(Object tracking records)
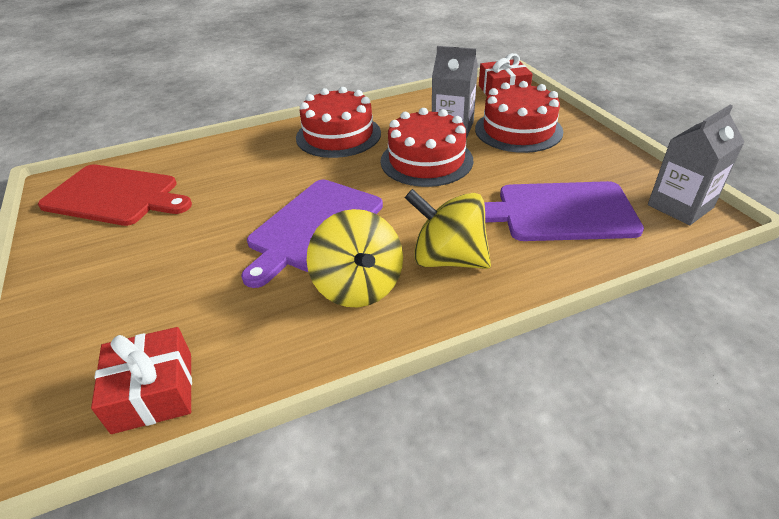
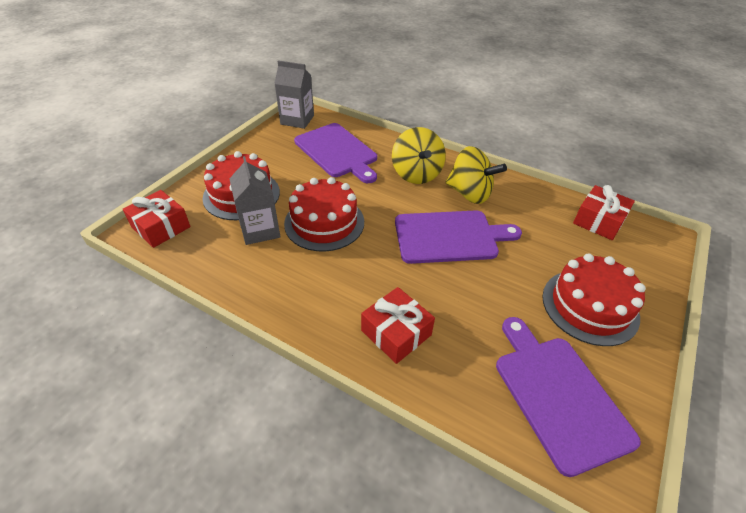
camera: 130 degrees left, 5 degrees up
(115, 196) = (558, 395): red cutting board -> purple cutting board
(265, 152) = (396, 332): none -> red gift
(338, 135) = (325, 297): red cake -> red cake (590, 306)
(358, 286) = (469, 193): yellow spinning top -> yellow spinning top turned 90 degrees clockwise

...

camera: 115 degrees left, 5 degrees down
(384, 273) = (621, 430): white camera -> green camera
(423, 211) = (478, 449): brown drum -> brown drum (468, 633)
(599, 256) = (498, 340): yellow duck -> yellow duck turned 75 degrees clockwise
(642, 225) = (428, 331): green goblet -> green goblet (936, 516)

* * *

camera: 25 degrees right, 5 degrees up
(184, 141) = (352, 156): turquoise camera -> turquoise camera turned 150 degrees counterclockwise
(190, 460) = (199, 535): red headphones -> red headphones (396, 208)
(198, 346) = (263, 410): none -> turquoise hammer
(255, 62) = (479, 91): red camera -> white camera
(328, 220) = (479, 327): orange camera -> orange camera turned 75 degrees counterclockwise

* **Exercise prompt**
For this exercise, repeat exactly the lines of the data above from the one with "camera: 115 degrees left, 5 degrees down" down to the one with "(642, 225) = (428, 331): green", both end lines included.

* **Exercise solution**
camera: 115 degrees left, 5 degrees down
(384, 273) = (621, 430): white camera -> green camera
(423, 211) = (478, 449): brown drum -> brown drum (468, 633)
(599, 256) = (498, 340): yellow duck -> yellow duck turned 75 degrees clockwise
(642, 225) = (428, 331): green goblet -> green goblet (936, 516)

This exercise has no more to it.